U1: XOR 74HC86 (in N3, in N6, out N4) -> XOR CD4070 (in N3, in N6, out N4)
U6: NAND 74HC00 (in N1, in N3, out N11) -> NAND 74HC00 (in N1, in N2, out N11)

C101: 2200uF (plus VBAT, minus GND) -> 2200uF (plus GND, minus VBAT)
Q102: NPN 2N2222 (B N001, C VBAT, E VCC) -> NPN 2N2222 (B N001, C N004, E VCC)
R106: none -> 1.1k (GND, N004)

━━━━━━━━━━

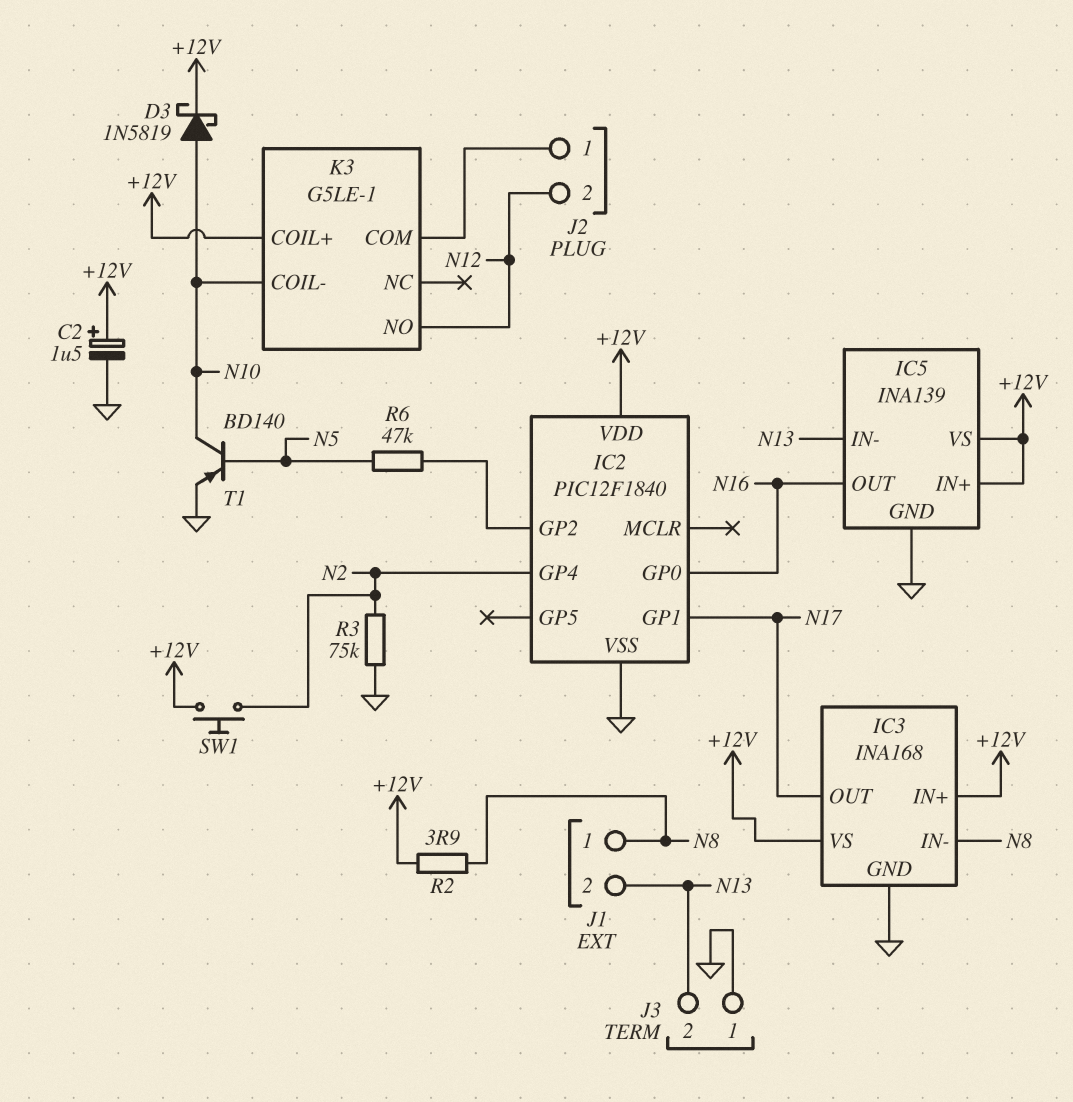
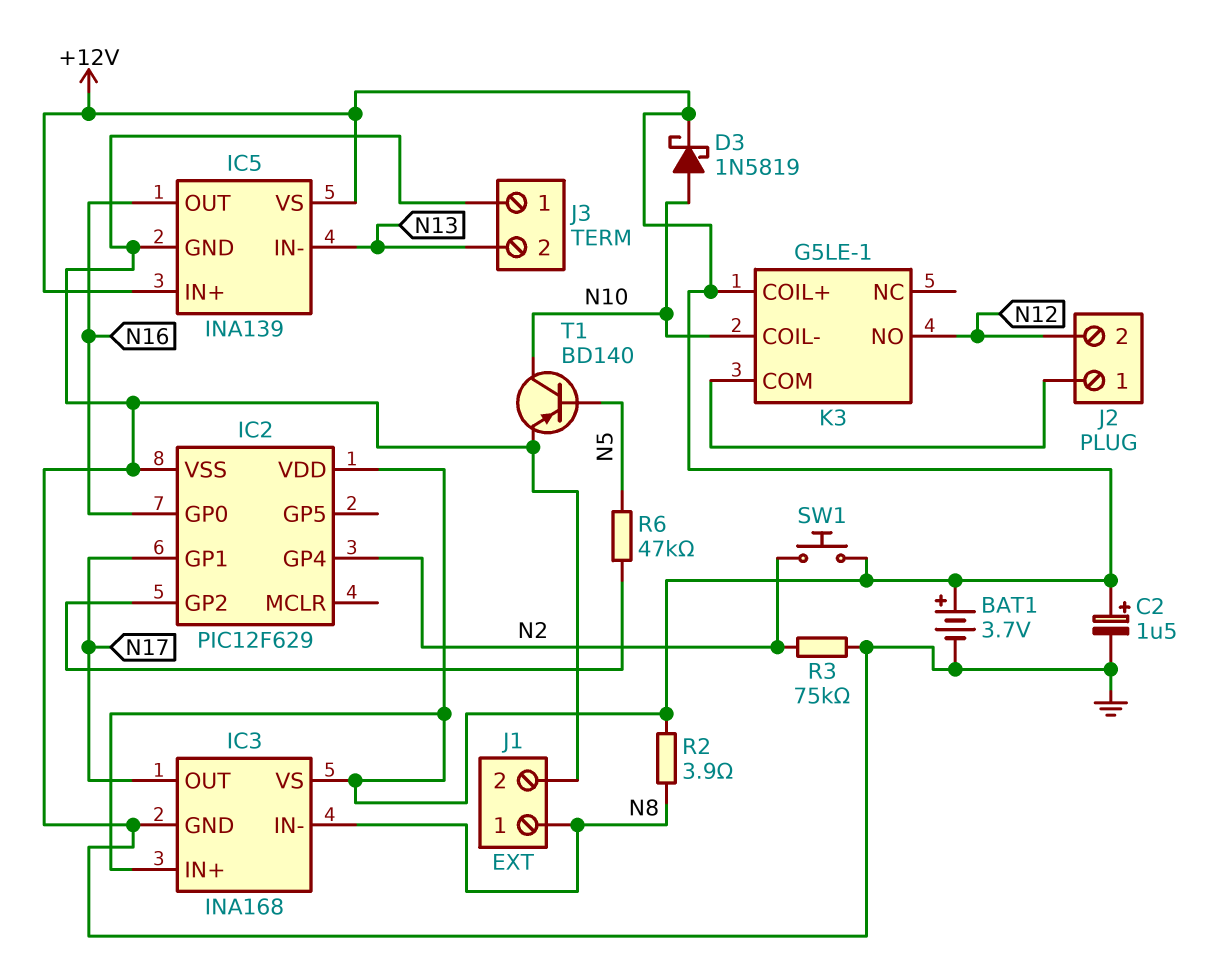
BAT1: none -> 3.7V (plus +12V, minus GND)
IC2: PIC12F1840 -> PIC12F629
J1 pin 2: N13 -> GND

━━━━━━━━━━

Please copy the lines above from the line with "U1: XOR 74HC86" up to and including the line with "R106: none -> 1.1k (GND, N004)", exactly as written and with nothing else.

U1: XOR 74HC86 (in N3, in N6, out N4) -> XOR CD4070 (in N3, in N6, out N4)
U6: NAND 74HC00 (in N1, in N3, out N11) -> NAND 74HC00 (in N1, in N2, out N11)

C101: 2200uF (plus VBAT, minus GND) -> 2200uF (plus GND, minus VBAT)
Q102: NPN 2N2222 (B N001, C VBAT, E VCC) -> NPN 2N2222 (B N001, C N004, E VCC)
R106: none -> 1.1k (GND, N004)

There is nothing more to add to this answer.